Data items
__________

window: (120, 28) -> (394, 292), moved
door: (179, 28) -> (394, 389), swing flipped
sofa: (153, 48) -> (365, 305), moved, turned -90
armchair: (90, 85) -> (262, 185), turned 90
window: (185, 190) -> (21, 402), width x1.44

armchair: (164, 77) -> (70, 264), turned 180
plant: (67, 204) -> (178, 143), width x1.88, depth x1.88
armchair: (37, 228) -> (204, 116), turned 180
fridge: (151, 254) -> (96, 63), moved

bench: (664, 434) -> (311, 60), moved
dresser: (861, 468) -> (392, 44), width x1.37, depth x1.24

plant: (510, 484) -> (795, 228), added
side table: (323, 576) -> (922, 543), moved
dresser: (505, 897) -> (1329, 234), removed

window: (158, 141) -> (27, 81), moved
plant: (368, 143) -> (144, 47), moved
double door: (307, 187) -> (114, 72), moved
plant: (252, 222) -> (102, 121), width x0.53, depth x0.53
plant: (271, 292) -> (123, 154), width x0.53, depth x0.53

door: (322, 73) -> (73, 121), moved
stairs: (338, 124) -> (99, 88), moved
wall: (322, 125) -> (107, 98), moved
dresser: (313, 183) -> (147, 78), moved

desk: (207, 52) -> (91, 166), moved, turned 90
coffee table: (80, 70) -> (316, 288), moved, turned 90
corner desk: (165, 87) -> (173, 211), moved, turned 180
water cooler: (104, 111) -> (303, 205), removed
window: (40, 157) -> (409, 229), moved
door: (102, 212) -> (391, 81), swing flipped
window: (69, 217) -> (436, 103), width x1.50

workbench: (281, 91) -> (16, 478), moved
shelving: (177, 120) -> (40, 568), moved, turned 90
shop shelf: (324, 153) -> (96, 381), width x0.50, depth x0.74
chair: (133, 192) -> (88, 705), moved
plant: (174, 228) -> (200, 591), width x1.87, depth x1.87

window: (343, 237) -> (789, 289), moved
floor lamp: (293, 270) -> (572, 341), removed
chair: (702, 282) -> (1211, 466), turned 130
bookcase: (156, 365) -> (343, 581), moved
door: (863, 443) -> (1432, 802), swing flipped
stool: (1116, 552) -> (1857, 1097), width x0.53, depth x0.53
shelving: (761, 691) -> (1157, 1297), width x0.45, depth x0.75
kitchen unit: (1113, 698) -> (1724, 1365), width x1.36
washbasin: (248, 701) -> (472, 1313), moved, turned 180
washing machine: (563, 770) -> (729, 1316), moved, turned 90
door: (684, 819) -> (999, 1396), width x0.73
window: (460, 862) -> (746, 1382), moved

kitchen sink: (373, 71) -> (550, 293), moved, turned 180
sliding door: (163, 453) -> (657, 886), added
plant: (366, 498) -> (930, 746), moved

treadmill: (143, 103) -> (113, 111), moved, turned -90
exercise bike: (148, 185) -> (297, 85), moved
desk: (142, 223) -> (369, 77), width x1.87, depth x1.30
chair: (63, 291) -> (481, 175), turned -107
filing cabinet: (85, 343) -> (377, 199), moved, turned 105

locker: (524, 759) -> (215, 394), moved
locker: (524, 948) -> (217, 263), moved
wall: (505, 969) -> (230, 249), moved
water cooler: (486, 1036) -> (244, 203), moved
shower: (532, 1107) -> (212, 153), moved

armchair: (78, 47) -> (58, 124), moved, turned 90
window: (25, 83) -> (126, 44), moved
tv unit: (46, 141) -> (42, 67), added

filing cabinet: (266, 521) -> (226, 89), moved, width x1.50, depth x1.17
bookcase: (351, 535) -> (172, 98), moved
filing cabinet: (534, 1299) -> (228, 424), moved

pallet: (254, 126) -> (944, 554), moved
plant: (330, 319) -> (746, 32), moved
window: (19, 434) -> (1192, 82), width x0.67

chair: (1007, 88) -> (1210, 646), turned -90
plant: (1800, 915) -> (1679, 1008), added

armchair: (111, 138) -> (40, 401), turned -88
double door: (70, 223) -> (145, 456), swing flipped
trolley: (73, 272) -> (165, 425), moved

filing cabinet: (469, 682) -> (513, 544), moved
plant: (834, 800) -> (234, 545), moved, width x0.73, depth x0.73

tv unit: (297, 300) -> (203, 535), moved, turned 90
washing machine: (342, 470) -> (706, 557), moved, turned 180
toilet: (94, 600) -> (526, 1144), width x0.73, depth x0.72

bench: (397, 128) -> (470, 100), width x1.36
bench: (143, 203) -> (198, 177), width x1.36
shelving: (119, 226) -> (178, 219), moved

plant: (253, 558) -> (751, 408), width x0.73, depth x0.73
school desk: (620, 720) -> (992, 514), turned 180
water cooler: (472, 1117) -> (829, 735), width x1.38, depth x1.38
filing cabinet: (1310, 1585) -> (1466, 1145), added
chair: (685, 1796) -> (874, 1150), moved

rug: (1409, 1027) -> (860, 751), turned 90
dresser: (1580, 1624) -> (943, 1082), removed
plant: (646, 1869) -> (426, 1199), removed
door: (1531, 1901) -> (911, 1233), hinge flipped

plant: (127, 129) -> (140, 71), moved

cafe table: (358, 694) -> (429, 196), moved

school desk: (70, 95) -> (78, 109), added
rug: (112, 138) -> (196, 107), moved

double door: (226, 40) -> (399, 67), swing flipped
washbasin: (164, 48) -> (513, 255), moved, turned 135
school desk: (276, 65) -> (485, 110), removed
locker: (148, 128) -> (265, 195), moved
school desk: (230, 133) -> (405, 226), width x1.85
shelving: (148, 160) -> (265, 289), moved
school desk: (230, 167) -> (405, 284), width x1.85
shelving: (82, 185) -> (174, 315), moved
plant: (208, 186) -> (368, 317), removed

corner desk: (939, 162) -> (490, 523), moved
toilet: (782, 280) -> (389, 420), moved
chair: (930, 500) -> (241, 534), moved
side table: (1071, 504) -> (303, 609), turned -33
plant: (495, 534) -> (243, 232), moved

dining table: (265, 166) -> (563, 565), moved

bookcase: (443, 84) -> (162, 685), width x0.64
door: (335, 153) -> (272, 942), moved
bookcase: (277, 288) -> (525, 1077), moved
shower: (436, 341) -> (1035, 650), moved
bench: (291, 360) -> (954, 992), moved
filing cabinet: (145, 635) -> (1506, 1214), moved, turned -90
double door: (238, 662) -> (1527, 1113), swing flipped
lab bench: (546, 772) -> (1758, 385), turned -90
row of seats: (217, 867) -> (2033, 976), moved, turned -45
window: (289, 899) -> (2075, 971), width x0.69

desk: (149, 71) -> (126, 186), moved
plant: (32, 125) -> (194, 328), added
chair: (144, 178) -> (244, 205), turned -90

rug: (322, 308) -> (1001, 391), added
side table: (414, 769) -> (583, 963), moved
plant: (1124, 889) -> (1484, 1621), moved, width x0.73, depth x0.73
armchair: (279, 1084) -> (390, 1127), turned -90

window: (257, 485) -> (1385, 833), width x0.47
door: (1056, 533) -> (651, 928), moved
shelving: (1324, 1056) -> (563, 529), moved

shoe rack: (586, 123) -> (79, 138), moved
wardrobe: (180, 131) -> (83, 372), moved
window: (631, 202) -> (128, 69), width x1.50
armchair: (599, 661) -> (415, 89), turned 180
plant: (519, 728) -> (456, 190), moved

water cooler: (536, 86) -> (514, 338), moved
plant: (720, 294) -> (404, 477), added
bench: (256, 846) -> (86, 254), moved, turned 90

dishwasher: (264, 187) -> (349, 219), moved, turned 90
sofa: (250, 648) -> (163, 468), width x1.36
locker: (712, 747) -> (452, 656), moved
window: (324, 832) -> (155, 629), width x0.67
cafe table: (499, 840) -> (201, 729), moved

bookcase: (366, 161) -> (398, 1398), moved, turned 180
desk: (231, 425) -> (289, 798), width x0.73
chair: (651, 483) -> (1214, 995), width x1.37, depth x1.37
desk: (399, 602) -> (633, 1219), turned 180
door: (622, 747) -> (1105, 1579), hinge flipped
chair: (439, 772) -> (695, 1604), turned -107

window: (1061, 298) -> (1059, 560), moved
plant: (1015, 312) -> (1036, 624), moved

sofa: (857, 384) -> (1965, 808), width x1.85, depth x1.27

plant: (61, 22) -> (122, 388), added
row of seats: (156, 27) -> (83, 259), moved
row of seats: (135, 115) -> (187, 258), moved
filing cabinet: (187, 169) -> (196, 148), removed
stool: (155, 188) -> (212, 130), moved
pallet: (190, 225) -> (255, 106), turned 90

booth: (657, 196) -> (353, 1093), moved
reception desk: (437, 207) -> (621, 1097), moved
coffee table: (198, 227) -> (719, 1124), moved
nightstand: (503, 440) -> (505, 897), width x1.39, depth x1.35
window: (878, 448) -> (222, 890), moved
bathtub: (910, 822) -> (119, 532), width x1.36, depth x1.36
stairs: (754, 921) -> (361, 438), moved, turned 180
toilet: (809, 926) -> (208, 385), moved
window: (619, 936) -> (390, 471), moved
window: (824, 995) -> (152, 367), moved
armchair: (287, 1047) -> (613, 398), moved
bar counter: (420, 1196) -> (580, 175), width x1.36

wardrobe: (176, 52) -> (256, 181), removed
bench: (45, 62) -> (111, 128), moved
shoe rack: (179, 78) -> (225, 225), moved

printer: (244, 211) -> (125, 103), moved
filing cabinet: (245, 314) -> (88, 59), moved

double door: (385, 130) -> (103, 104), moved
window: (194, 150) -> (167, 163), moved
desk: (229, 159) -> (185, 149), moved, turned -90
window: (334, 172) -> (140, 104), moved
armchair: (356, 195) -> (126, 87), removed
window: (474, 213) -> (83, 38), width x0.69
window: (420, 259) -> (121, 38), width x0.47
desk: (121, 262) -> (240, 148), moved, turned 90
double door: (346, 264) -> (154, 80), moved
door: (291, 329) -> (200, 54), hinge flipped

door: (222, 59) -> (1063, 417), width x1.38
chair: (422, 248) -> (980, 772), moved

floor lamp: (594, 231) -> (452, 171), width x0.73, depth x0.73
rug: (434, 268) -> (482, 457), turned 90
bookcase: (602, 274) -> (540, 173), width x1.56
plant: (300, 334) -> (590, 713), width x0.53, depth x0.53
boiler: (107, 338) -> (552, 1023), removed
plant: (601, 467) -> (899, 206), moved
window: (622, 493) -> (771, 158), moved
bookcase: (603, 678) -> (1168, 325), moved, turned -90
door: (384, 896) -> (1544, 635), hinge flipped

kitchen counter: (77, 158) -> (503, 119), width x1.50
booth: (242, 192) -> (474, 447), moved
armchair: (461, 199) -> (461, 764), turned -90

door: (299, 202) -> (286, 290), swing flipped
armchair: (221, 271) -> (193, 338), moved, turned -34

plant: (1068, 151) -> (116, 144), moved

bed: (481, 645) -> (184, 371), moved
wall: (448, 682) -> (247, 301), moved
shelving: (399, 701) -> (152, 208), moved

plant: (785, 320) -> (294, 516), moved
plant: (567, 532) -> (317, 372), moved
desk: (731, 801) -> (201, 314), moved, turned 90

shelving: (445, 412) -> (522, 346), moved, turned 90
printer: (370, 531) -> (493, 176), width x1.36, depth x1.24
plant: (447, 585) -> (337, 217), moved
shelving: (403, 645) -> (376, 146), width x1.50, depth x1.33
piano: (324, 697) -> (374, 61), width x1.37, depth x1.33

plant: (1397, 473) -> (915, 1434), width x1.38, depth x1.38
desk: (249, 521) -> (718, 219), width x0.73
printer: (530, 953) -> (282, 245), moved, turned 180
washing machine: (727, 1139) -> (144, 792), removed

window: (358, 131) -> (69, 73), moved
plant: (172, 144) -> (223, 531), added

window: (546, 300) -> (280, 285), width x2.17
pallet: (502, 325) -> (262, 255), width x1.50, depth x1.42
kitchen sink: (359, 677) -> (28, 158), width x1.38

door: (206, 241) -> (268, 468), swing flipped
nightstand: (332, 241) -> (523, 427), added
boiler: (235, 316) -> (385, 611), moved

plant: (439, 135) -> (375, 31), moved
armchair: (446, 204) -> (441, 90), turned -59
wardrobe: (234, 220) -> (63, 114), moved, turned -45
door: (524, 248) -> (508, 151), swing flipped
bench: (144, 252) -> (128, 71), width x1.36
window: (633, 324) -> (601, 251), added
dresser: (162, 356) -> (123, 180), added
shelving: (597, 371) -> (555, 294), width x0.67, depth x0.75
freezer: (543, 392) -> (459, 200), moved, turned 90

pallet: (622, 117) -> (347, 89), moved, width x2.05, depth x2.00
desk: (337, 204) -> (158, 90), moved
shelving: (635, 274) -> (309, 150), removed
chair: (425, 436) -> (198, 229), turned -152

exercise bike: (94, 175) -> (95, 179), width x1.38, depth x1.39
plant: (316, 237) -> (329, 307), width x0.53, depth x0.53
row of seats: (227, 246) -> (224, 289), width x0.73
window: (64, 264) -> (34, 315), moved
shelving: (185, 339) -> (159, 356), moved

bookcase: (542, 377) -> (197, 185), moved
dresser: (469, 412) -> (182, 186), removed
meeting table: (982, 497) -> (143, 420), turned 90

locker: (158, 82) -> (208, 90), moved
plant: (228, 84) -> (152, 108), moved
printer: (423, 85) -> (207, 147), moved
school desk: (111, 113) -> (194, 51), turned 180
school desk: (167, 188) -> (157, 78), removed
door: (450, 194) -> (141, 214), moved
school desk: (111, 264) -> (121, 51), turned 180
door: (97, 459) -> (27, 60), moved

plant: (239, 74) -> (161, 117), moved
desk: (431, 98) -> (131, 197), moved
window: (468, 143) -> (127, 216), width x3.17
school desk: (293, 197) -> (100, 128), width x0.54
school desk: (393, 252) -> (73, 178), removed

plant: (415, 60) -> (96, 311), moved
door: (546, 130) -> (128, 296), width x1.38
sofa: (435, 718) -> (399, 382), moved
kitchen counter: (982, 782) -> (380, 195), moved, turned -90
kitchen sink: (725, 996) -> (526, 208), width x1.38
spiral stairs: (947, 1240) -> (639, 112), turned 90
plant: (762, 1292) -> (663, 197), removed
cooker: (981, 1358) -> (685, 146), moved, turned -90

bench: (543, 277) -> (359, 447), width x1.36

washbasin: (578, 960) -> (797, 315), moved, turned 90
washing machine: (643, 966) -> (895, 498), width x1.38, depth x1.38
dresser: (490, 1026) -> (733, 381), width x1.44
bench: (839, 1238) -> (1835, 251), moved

__________

[What is expected] Where a line of the data holds the word "floor", copy that line.

[Your solution]
floor lamp: (293, 270) -> (572, 341), removed
floor lamp: (594, 231) -> (452, 171), width x0.73, depth x0.73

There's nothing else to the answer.